**** Recorded data

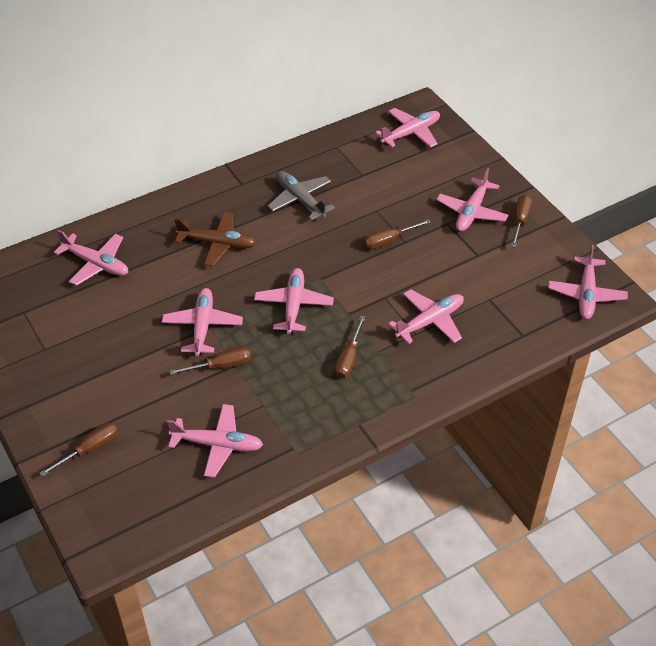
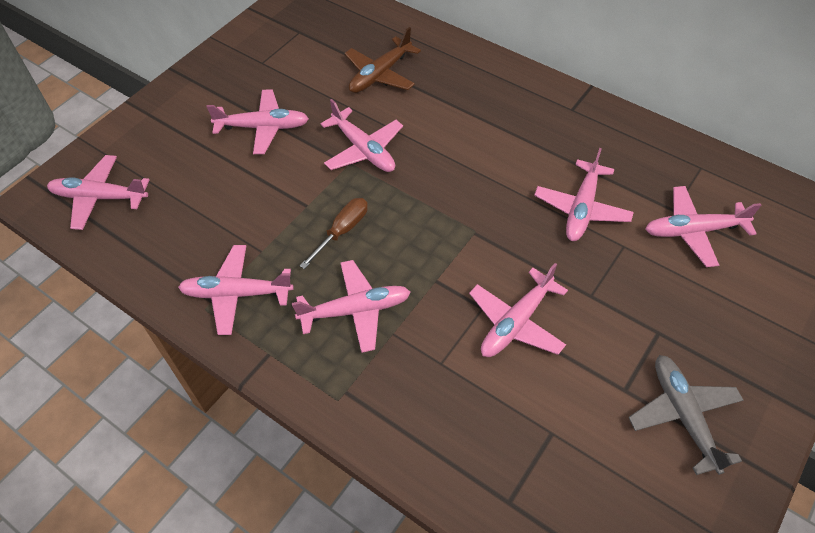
brown screwdriver: 5 -> 1

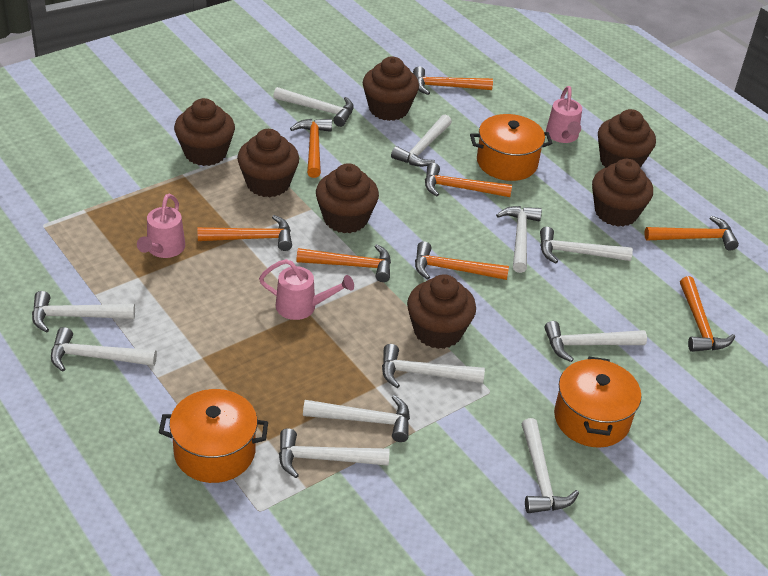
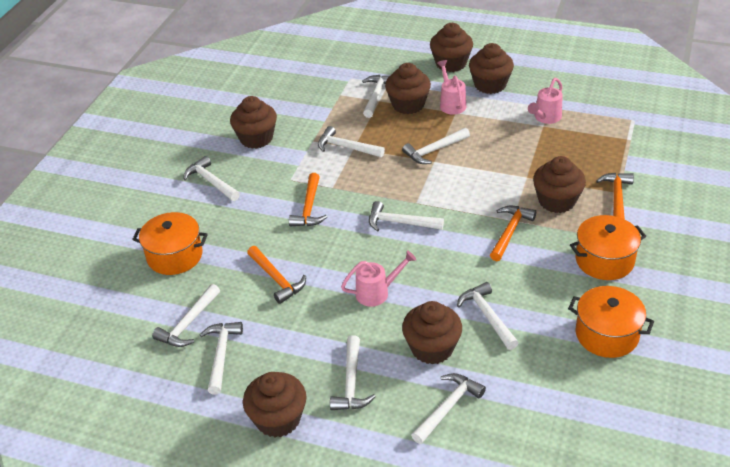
orange hammer: 8 -> 4
white hammer: 11 -> 10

********

**Task to carry out:**
What is needed is an exact copy of the data, with the pictures removed.

**Result of the task:**
brown screwdriver: 5 -> 1

orange hammer: 8 -> 4
white hammer: 11 -> 10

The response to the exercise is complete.